▶ **INSTRUCTIONS FOR THE TASK**:
Go over the data and work out how many lines include the word "VBAT". Give that number only.

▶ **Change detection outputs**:
______

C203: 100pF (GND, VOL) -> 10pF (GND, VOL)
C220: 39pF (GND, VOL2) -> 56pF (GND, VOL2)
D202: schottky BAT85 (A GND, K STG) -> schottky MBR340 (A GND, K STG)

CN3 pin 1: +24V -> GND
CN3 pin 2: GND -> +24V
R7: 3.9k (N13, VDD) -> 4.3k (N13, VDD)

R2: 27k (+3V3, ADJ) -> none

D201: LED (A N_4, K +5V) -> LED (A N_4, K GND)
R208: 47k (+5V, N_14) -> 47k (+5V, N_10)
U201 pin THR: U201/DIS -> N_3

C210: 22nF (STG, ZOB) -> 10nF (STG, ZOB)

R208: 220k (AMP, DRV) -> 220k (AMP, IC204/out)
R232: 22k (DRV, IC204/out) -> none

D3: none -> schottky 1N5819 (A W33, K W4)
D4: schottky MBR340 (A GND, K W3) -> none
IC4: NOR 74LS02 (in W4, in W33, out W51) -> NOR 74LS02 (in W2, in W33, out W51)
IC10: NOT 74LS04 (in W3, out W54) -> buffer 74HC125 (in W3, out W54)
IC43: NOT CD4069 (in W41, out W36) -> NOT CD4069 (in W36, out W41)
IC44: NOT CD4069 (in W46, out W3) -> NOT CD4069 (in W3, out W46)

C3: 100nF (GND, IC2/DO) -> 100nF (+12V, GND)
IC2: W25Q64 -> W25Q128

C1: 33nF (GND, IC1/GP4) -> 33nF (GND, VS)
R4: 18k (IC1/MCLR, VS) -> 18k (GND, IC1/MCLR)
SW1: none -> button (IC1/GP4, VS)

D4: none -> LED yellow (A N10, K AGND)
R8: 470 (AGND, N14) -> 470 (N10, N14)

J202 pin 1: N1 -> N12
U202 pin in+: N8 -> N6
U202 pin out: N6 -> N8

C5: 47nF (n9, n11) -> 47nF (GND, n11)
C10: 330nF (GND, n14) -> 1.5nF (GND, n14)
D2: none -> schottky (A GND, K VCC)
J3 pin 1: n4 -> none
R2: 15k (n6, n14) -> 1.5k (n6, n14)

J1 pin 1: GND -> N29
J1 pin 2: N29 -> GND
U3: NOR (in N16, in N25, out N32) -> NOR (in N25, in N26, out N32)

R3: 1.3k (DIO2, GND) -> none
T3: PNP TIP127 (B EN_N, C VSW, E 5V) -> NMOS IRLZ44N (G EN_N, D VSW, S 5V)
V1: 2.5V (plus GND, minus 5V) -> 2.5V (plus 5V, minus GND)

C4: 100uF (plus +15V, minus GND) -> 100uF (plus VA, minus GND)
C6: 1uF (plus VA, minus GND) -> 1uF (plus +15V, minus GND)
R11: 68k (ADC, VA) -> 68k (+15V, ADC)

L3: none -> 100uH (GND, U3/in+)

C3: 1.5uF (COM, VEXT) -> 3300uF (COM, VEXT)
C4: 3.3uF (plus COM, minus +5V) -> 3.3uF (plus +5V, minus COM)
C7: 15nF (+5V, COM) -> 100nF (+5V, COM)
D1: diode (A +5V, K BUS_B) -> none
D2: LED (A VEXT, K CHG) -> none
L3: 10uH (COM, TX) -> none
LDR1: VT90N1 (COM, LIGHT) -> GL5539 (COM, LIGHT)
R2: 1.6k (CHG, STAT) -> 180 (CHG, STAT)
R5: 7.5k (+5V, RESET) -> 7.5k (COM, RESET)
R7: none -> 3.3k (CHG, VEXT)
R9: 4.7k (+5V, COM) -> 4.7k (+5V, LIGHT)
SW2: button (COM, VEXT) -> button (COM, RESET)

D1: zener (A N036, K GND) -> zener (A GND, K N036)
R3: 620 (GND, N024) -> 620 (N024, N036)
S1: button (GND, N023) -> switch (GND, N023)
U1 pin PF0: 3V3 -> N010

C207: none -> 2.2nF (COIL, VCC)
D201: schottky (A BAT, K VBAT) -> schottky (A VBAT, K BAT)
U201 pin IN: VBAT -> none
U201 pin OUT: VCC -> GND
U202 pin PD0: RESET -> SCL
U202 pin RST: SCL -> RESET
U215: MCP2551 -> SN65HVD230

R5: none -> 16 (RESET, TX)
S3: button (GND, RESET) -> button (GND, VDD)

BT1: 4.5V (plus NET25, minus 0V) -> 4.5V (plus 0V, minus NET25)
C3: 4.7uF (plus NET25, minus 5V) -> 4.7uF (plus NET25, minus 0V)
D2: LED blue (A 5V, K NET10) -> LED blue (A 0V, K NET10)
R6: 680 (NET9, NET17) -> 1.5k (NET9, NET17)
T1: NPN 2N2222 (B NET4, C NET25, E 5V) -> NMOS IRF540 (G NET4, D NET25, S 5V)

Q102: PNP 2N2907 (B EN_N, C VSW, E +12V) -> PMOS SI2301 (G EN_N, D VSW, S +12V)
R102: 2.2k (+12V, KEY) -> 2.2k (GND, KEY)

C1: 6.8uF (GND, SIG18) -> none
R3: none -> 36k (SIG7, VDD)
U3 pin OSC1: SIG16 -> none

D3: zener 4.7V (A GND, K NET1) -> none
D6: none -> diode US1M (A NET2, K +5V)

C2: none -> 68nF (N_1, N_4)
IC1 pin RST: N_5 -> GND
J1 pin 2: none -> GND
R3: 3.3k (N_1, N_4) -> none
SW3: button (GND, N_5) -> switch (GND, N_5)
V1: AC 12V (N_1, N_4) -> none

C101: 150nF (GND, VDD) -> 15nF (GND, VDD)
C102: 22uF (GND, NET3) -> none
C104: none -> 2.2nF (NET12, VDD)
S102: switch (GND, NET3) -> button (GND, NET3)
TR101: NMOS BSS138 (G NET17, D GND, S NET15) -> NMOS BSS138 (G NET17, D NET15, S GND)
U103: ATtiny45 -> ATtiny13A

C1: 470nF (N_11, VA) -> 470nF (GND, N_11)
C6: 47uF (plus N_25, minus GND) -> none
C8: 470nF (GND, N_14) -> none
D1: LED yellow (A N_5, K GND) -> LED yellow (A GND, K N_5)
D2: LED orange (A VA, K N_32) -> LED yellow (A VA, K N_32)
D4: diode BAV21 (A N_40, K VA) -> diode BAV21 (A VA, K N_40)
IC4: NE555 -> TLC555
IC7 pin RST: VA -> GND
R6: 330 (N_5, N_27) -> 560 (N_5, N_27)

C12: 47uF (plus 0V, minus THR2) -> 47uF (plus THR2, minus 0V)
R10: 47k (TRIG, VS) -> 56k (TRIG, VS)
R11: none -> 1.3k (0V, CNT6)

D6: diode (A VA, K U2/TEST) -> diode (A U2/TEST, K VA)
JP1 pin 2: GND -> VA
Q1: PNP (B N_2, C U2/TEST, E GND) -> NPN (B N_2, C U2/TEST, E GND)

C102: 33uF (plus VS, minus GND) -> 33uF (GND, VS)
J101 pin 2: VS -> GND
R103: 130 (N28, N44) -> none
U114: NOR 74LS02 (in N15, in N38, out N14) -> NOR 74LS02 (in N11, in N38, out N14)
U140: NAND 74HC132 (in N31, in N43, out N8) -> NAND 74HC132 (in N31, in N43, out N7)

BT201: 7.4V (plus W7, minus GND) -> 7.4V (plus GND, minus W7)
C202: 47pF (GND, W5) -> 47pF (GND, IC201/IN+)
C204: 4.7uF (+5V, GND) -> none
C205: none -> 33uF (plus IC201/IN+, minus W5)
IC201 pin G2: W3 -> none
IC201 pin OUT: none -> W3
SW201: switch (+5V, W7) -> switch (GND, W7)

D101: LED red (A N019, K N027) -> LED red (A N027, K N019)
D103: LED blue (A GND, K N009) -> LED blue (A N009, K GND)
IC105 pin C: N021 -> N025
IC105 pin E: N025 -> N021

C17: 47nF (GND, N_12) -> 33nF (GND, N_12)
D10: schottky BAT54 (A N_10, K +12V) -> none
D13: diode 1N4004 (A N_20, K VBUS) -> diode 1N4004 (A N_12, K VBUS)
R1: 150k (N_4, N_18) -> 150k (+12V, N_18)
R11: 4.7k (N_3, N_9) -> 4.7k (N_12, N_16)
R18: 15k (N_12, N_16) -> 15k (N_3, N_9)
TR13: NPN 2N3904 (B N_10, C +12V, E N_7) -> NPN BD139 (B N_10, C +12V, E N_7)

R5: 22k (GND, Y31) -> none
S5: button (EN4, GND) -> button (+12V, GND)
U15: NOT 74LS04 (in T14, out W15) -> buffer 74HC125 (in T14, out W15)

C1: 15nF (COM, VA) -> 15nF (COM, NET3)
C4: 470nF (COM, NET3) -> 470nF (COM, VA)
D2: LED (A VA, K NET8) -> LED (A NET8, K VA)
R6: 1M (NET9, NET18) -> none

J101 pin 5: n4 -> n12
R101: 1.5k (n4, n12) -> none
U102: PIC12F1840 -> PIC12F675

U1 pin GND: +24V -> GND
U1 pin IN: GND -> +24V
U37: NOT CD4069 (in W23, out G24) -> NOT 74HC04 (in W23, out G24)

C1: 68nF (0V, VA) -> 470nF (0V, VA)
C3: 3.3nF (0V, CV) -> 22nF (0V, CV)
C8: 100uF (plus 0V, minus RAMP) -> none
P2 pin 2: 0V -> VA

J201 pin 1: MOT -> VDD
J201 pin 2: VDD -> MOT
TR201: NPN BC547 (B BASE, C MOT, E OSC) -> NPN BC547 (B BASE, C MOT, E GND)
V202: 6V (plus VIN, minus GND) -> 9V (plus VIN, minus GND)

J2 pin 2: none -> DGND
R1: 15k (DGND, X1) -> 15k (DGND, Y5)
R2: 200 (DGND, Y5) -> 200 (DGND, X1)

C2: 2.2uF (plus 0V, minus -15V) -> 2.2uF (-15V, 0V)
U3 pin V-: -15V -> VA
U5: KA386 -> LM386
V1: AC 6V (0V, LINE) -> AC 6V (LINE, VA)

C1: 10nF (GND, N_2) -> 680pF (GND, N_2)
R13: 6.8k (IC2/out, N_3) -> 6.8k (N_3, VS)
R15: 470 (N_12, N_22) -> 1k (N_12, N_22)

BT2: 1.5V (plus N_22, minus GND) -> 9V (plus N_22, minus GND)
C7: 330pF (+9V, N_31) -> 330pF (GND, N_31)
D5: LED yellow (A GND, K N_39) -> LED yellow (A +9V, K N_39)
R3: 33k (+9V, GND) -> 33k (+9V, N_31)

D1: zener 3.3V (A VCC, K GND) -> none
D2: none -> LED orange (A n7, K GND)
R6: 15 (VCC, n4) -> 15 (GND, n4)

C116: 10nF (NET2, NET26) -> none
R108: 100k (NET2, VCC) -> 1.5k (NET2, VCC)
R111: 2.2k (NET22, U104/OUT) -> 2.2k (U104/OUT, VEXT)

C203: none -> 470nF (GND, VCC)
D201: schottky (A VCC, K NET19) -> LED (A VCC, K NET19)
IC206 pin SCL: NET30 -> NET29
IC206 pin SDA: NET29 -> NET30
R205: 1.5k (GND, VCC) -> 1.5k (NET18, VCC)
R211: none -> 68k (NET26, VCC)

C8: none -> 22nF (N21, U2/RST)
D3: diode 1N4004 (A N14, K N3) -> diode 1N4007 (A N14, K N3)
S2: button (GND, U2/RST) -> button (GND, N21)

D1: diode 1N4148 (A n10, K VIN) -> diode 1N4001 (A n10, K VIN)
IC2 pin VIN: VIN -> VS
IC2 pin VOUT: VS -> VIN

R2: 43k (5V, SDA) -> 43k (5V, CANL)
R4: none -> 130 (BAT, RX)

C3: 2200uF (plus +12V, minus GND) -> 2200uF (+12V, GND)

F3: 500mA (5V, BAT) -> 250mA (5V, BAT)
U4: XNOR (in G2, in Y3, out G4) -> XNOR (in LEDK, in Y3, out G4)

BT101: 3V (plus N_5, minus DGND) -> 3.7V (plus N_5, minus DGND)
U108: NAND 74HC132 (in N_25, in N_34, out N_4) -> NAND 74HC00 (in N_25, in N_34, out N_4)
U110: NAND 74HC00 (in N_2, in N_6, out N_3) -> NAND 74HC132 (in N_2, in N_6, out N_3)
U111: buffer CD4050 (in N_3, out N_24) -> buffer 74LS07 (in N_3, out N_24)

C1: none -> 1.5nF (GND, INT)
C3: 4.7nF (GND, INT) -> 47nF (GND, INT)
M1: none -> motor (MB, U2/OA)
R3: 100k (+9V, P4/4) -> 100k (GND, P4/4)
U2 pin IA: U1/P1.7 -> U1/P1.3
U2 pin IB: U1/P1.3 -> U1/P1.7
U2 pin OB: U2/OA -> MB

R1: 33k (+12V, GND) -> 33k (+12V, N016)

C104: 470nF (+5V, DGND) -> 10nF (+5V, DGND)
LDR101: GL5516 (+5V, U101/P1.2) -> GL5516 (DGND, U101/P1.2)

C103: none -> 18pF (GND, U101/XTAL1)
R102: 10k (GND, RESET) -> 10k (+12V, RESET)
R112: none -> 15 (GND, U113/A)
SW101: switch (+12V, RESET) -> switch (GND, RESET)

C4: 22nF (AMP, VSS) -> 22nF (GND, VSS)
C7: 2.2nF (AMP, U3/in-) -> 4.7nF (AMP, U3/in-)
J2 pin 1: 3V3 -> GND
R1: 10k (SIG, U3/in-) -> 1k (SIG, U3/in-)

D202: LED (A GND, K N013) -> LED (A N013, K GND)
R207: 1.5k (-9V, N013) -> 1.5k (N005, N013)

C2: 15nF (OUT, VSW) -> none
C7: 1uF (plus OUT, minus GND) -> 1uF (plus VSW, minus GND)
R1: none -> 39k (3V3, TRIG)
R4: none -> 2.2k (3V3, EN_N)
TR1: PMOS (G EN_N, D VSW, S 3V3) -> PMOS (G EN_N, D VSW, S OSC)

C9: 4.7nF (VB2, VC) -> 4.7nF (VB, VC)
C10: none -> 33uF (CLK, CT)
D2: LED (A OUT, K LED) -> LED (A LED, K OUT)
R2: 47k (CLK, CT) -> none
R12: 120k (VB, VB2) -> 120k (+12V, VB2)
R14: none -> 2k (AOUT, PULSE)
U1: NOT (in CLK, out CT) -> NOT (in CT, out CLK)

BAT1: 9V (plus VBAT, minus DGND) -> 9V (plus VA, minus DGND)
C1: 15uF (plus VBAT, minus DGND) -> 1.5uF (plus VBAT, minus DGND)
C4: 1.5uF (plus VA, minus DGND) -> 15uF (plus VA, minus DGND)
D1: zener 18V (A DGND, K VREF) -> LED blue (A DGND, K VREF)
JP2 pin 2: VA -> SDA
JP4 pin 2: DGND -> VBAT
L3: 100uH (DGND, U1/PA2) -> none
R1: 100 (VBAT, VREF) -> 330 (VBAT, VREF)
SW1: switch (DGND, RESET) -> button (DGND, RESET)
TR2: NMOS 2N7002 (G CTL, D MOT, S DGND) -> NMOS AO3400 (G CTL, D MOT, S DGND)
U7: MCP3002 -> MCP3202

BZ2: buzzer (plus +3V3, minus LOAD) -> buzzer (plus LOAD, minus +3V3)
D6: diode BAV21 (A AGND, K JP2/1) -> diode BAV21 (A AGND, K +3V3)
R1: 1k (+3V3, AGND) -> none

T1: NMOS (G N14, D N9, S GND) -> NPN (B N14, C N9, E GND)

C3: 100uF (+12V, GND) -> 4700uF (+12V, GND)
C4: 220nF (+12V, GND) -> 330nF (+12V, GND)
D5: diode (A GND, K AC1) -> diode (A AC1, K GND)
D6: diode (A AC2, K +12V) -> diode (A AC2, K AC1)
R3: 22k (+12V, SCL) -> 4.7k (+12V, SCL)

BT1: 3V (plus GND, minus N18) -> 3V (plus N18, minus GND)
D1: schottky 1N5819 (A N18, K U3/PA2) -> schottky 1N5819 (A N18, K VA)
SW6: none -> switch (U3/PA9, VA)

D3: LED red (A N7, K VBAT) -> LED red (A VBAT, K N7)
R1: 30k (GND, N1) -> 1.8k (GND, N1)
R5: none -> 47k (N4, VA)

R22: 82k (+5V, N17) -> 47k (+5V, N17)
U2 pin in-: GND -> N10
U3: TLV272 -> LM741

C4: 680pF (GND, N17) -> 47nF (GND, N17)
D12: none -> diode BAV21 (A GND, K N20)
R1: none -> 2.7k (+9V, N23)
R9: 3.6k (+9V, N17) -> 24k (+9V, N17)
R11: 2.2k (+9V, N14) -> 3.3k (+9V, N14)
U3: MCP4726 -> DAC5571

______

▶ **ANSWER**:
7